>> START Task inputs

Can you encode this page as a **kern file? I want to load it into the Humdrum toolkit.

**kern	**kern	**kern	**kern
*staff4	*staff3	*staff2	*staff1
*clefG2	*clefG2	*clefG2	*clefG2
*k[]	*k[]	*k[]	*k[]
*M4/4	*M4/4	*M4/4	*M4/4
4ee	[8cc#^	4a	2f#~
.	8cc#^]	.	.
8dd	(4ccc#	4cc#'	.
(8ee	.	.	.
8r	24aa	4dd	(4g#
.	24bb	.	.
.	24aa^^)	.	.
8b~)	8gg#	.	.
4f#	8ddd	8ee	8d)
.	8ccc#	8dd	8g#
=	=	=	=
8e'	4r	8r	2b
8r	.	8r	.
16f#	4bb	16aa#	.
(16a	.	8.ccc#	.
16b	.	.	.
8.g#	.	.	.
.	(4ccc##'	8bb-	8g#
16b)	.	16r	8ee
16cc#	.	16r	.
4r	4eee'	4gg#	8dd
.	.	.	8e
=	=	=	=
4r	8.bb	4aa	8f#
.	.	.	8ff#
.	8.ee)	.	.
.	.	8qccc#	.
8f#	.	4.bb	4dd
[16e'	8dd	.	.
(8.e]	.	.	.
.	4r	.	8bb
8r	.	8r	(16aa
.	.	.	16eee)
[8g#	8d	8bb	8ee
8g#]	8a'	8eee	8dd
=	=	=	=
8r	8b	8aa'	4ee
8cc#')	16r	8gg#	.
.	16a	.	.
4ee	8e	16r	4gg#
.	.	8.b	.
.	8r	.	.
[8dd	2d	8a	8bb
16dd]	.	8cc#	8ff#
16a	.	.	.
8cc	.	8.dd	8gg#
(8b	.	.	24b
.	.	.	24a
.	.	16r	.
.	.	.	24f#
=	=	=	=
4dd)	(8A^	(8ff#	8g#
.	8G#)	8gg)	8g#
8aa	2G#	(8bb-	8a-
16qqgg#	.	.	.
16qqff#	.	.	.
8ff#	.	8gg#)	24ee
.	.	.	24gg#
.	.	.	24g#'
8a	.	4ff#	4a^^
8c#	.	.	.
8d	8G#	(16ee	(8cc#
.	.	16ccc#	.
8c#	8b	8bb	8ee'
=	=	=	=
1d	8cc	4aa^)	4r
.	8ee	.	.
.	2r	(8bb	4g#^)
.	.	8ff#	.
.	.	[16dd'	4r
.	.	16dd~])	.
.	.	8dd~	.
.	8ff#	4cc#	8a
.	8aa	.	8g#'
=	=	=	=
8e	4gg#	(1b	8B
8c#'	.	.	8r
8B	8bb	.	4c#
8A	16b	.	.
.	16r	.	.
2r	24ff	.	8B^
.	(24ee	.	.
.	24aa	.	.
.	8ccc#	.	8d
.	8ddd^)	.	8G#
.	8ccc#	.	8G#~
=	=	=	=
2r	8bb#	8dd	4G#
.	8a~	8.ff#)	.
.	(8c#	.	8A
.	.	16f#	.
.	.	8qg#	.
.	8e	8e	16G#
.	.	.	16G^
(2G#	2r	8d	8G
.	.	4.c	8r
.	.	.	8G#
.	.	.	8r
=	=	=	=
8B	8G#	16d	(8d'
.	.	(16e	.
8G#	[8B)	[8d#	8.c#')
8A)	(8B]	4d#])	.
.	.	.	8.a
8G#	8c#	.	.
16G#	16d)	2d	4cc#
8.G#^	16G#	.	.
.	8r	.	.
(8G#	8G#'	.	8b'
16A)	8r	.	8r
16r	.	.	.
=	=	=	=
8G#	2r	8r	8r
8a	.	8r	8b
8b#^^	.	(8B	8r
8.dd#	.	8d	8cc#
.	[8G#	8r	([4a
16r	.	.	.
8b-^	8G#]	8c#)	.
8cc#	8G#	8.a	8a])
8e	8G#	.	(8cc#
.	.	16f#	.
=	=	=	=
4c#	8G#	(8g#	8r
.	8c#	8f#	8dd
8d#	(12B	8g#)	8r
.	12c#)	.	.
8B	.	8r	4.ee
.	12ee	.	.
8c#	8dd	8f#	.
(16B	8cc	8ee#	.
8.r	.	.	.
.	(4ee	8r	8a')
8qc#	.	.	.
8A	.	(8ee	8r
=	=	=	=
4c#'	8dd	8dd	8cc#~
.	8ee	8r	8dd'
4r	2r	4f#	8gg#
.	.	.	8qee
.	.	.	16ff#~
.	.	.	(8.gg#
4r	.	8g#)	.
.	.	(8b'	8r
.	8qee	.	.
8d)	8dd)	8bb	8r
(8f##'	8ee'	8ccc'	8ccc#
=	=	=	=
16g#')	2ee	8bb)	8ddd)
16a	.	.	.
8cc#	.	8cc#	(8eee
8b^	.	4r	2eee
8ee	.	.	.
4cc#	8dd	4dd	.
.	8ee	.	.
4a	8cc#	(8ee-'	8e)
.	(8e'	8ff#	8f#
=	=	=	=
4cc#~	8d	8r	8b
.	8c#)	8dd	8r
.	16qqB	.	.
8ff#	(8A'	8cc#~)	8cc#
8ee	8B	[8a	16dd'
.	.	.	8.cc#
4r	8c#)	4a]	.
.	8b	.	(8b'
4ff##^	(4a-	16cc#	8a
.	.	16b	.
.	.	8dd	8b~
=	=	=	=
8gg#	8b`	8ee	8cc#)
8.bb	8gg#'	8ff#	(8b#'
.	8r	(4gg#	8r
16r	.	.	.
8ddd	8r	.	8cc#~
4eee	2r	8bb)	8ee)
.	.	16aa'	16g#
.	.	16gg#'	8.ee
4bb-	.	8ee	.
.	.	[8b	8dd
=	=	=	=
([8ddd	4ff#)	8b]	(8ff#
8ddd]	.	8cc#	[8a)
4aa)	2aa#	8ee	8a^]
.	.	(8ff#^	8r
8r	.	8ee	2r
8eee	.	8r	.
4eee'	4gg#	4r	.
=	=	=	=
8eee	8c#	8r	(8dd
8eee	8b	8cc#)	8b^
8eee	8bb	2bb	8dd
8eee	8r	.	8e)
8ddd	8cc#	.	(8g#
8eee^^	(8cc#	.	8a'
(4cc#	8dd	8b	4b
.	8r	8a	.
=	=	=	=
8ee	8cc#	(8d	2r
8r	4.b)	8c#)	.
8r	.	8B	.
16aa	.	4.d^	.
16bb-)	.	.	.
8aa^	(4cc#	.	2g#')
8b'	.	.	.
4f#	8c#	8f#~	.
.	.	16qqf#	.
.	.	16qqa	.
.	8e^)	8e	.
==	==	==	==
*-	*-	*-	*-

>> END Task inputs

Given request -
Locate each line in the material above that contains the string "kern", and copy those lines.

The output -
Can you encode this page as a **kern file? I want to load it into the Humdrum toolkit.
**kern	**kern	**kern	**kern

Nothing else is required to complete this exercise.